▶ [WORK TO COMPLETE]: Beginning with the line containing "blue 2x2 slope [351,68,429,146] -> none" and going on through the line containing "orange 1x3 brick", the lines below are to be returned exactly, pictures excluded and nothing added.

▶ [DATA FOR REVIEW]:
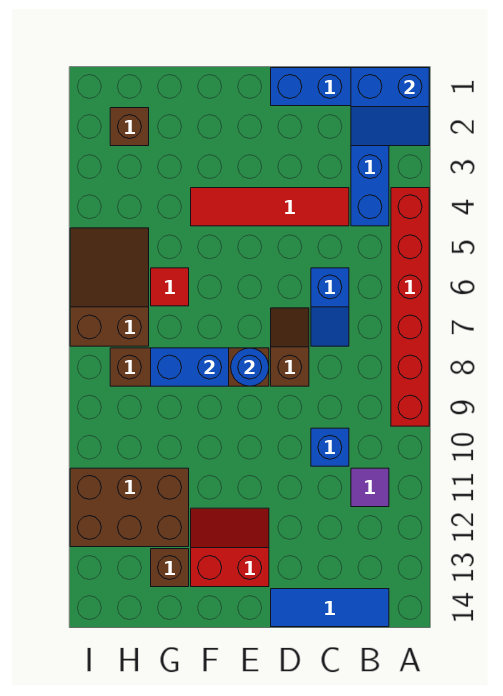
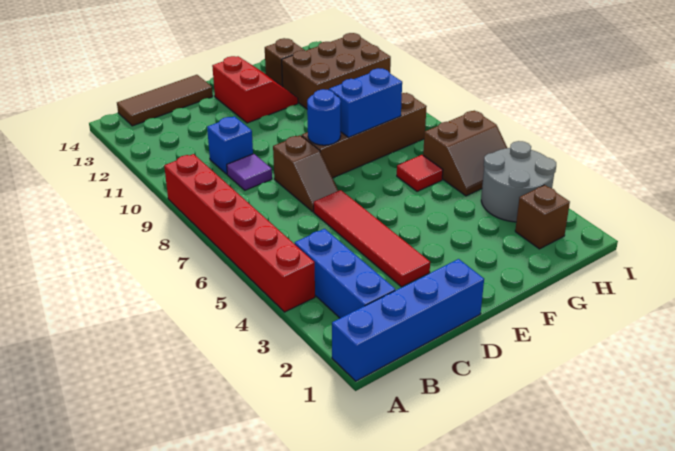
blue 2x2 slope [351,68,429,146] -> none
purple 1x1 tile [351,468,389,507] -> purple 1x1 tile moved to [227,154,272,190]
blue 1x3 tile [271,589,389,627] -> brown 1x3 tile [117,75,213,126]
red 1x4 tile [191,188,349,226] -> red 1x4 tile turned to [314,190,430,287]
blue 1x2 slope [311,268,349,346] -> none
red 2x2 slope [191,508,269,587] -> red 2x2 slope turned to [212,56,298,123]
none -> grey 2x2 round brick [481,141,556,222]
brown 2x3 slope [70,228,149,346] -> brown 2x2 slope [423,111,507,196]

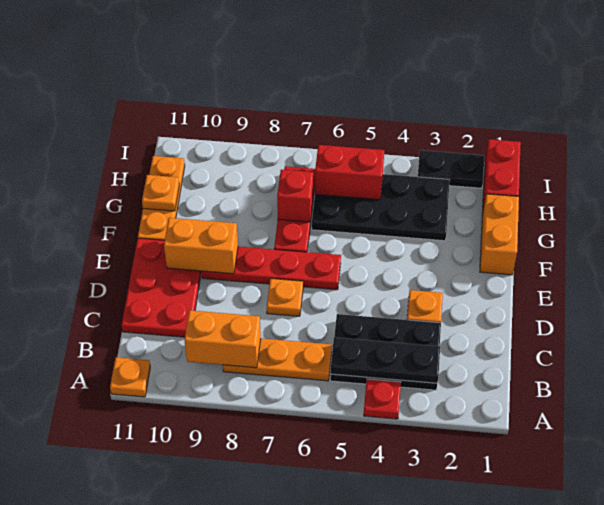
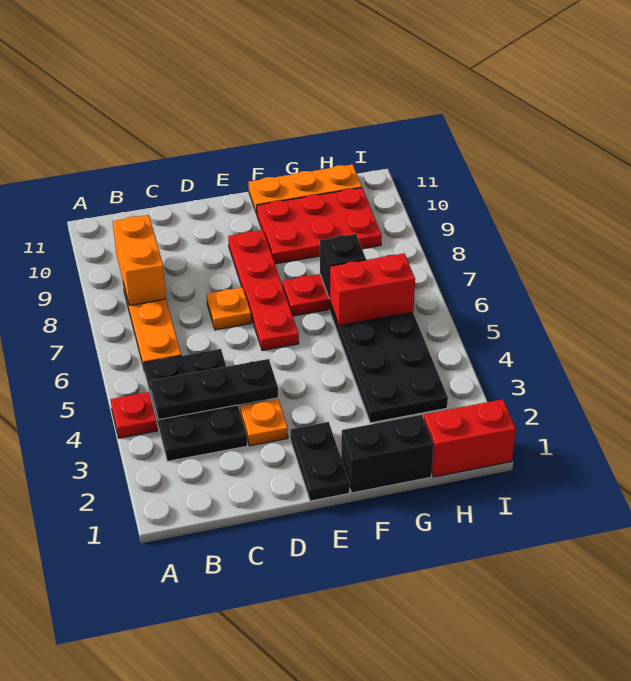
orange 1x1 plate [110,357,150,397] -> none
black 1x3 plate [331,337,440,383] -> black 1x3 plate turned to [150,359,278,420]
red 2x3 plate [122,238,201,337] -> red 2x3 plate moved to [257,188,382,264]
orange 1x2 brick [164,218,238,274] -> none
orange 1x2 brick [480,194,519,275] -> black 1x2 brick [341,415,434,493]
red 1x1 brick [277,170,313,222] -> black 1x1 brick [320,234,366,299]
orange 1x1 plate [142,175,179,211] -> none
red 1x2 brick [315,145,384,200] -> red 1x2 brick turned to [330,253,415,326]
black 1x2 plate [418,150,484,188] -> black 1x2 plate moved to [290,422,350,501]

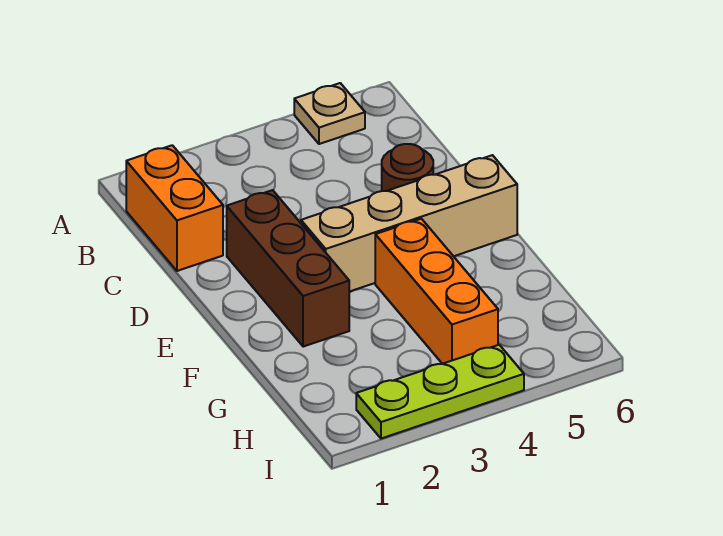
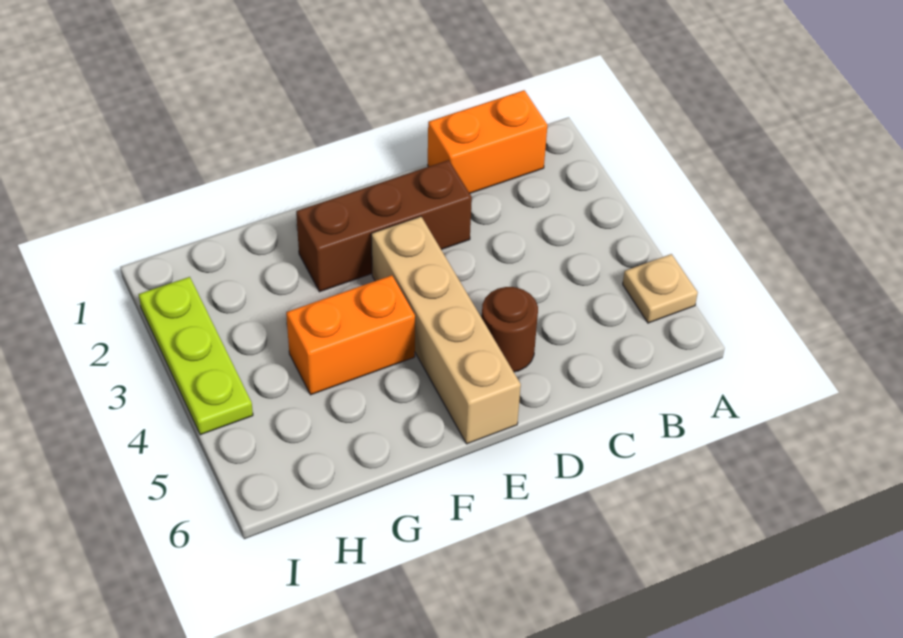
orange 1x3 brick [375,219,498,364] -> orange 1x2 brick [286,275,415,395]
---
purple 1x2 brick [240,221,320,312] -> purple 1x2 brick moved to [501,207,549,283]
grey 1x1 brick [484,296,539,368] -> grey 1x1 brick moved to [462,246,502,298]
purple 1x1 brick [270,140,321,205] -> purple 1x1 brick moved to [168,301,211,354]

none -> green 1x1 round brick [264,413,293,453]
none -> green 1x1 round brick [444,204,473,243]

▶ [SOLUTION FOR THIS EXERCISE]:
blue 2x2 slope [351,68,429,146] -> none
purple 1x1 tile [351,468,389,507] -> purple 1x1 tile moved to [227,154,272,190]
blue 1x3 tile [271,589,389,627] -> brown 1x3 tile [117,75,213,126]
red 1x4 tile [191,188,349,226] -> red 1x4 tile turned to [314,190,430,287]
blue 1x2 slope [311,268,349,346] -> none
red 2x2 slope [191,508,269,587] -> red 2x2 slope turned to [212,56,298,123]
none -> grey 2x2 round brick [481,141,556,222]
brown 2x3 slope [70,228,149,346] -> brown 2x2 slope [423,111,507,196]

orange 1x1 plate [110,357,150,397] -> none
black 1x3 plate [331,337,440,383] -> black 1x3 plate turned to [150,359,278,420]
red 2x3 plate [122,238,201,337] -> red 2x3 plate moved to [257,188,382,264]
orange 1x2 brick [164,218,238,274] -> none
orange 1x2 brick [480,194,519,275] -> black 1x2 brick [341,415,434,493]
red 1x1 brick [277,170,313,222] -> black 1x1 brick [320,234,366,299]
orange 1x1 plate [142,175,179,211] -> none
red 1x2 brick [315,145,384,200] -> red 1x2 brick turned to [330,253,415,326]
black 1x2 plate [418,150,484,188] -> black 1x2 plate moved to [290,422,350,501]

orange 1x3 brick [375,219,498,364] -> orange 1x2 brick [286,275,415,395]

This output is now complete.